## The problem
Your answer is to be every line of the material that includes the string "none".

## Input data
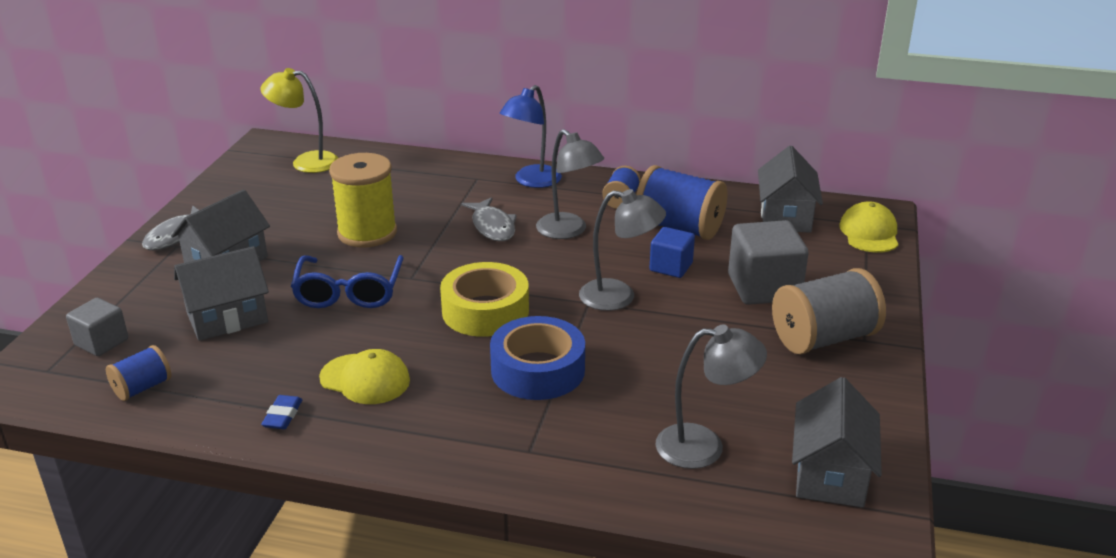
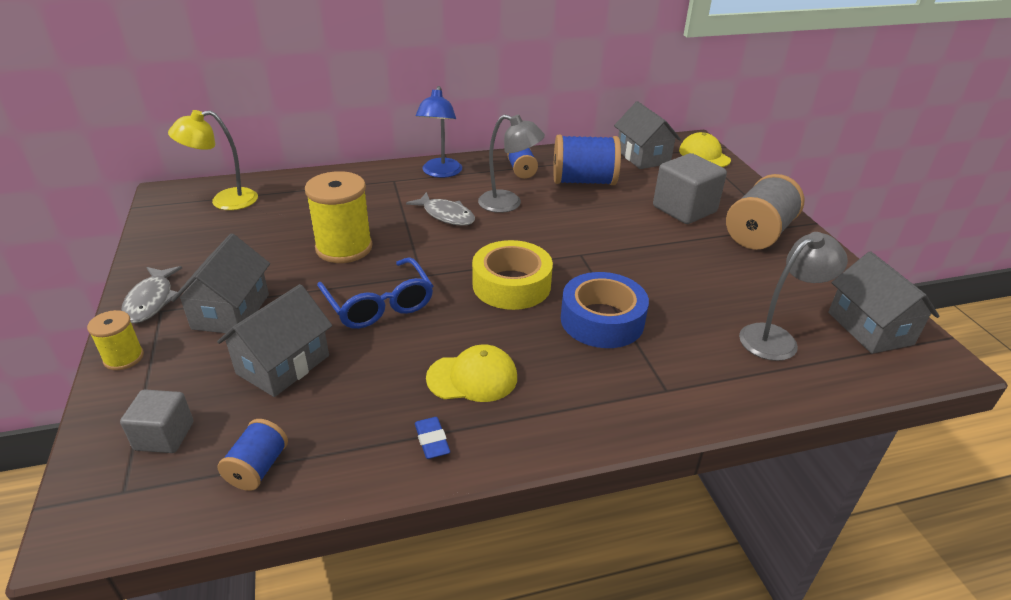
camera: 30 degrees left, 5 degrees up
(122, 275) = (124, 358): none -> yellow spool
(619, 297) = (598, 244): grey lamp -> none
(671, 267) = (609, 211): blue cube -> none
* * *
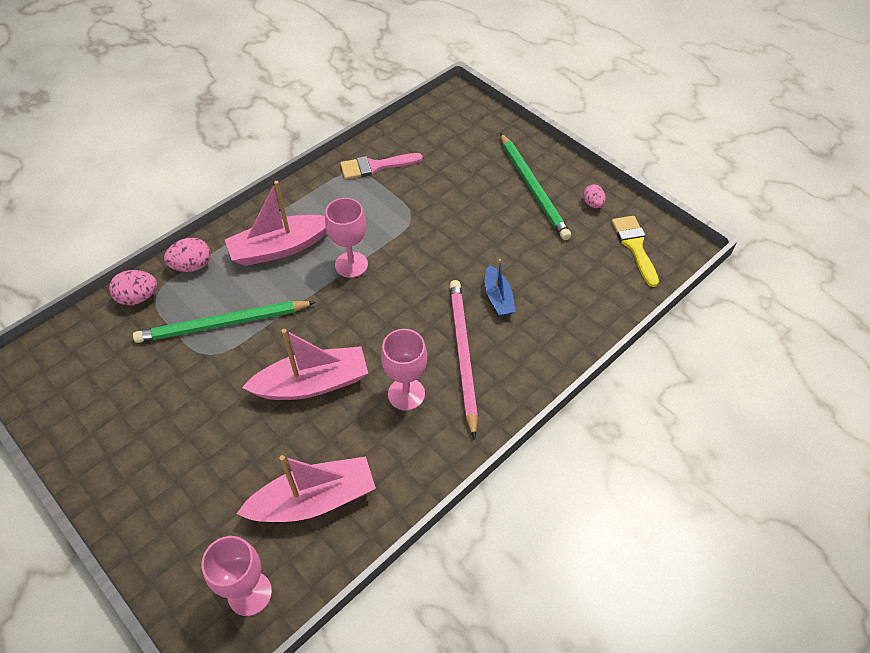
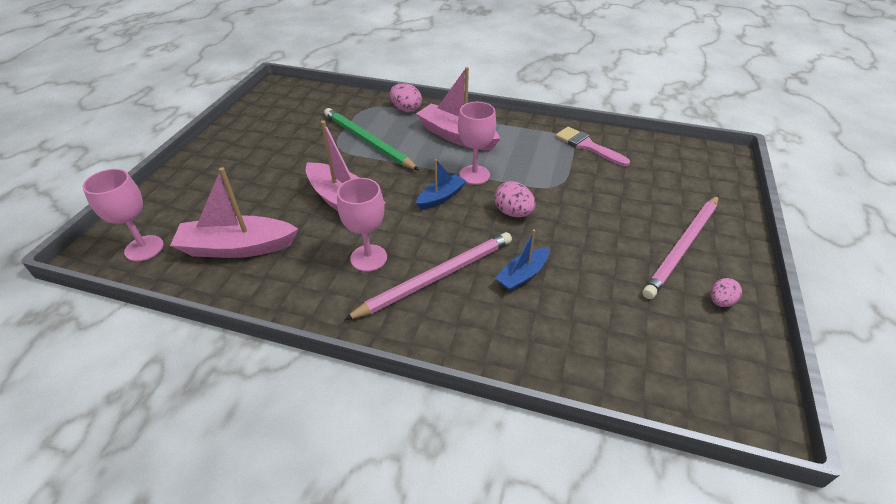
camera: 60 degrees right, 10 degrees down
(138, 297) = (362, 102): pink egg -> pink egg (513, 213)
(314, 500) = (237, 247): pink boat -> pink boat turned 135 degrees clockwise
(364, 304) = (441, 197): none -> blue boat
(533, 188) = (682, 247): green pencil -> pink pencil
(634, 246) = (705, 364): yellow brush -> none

## Completed exercise
(122, 275) = (124, 358): none -> yellow spool
(619, 297) = (598, 244): grey lamp -> none
(671, 267) = (609, 211): blue cube -> none
(364, 304) = (441, 197): none -> blue boat
(634, 246) = (705, 364): yellow brush -> none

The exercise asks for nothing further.